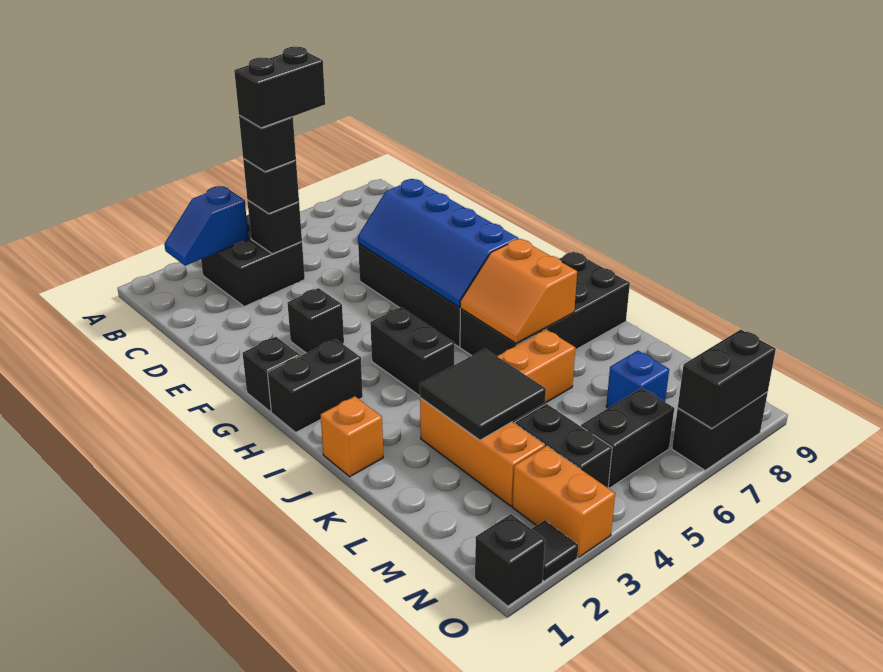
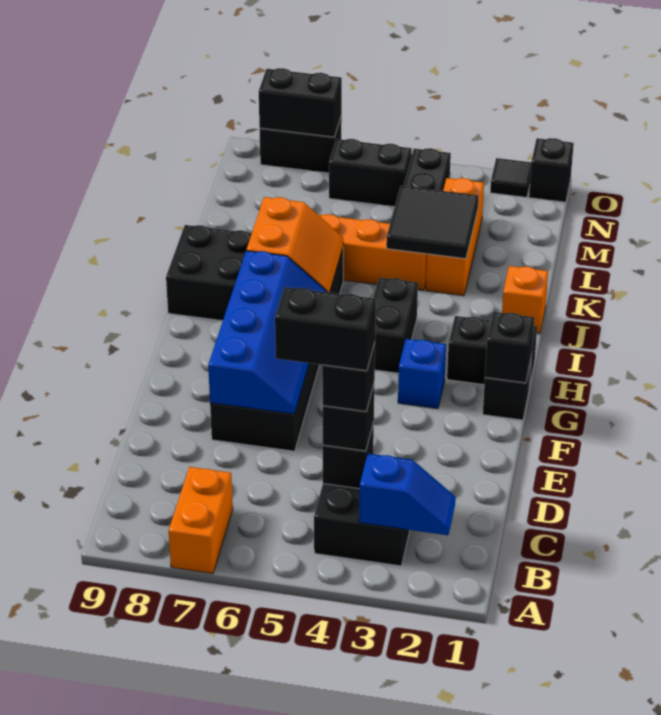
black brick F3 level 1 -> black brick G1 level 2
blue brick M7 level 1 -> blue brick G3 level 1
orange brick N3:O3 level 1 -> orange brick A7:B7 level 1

────────────────────────────────────────

**WHAT IS EXPECTED**
Start printing at the line with "blue brick M7" and stop after the final line of the listing above, keeping every line exact.

**RESPONSE TO THE EXERCISE**
blue brick M7 level 1 -> blue brick G3 level 1
orange brick N3:O3 level 1 -> orange brick A7:B7 level 1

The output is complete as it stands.